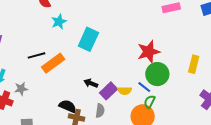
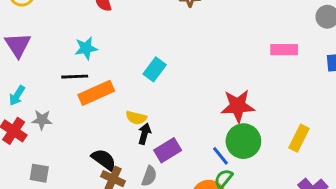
cyan star: (59, 22) -> (86, 48), moved
cyan rectangle: (88, 39) -> (155, 69), size x0.7
black arrow: (91, 83) -> (144, 134), turned 72
yellow semicircle: (125, 91) -> (136, 118), moved

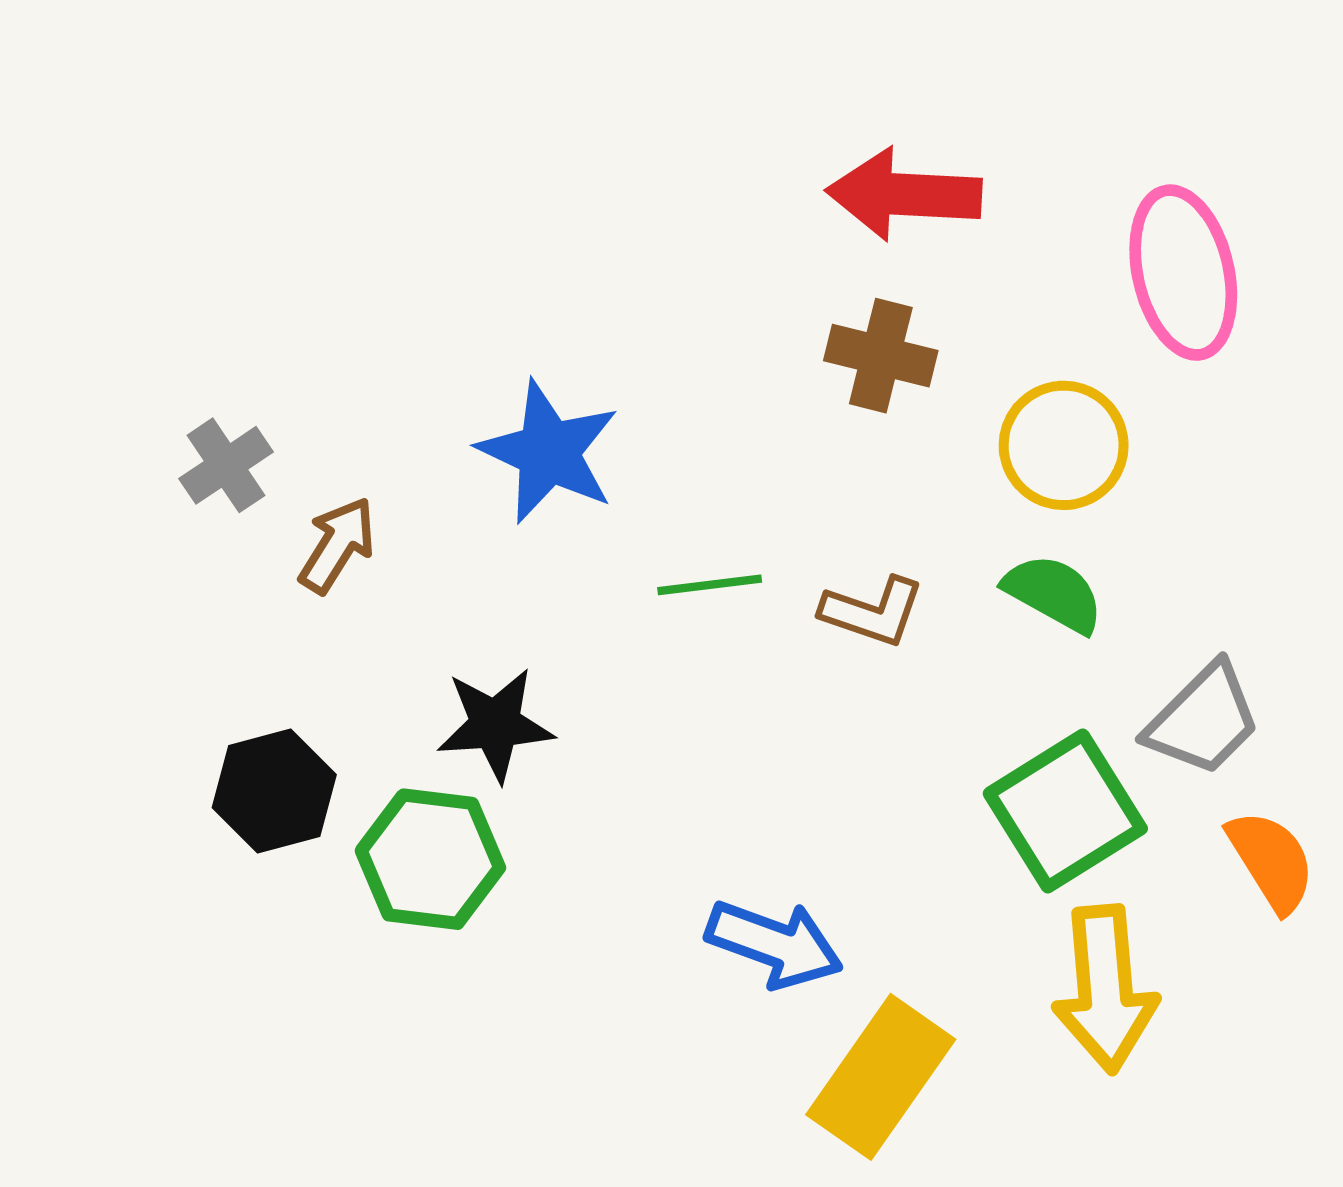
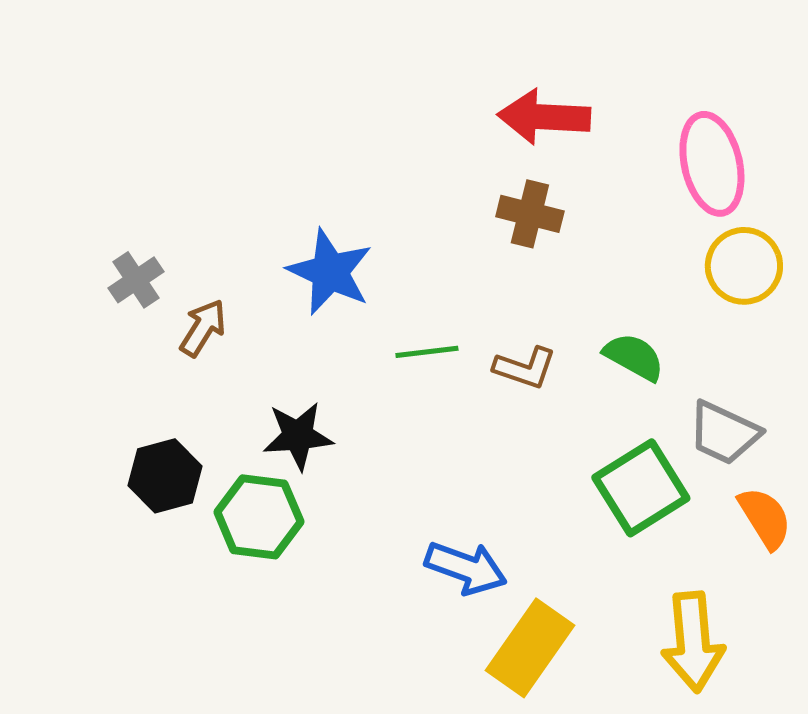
yellow circle: (1064, 445) -> (744, 266), moved
gray trapezoid: (1203, 720) -> (724, 433), turned 70
yellow arrow: (1105, 989) -> (693, 642), moved

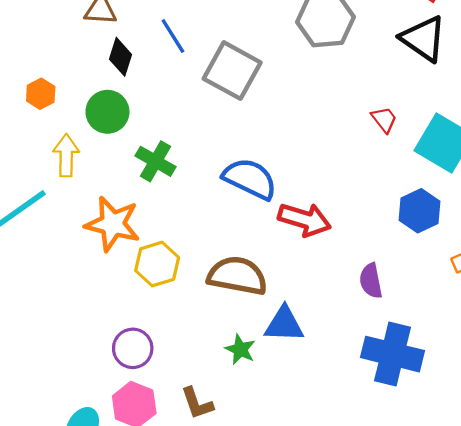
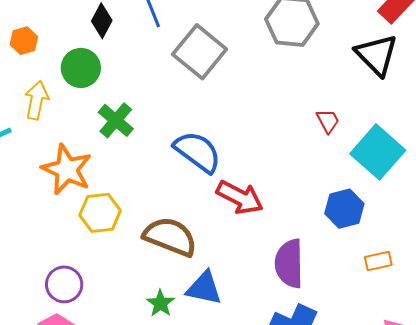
purple semicircle: (371, 281) -> (289, 263), size x1.5

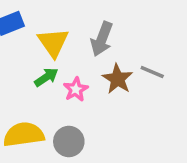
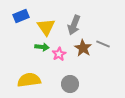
green arrow: (46, 77) -> (42, 47), turned 40
gray circle: (69, 141) -> (70, 84), moved

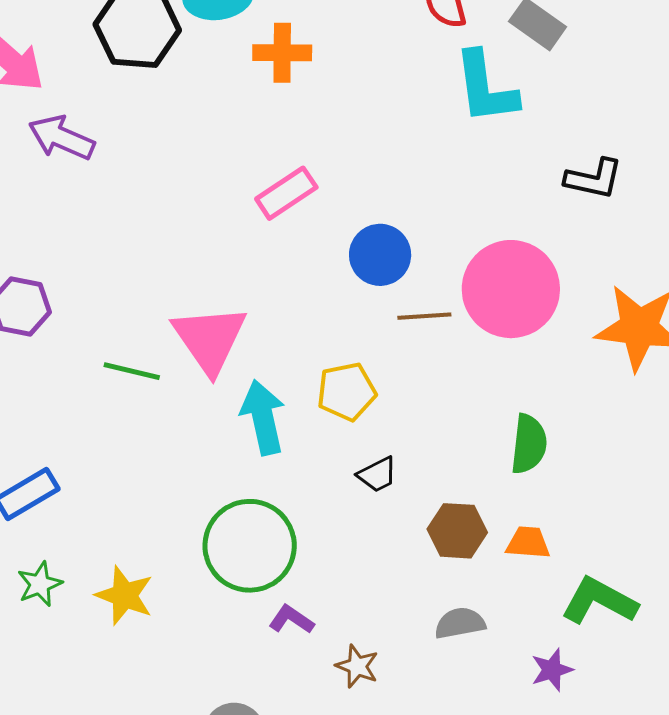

* * *

◆ DIRECTIONS
Take each line of the material above that holds the string "size" and copy it.

◆ YOUR SOLUTION
cyan rectangle: (88, 39) -> (155, 69), size x0.7
purple semicircle: (371, 281) -> (289, 263), size x1.5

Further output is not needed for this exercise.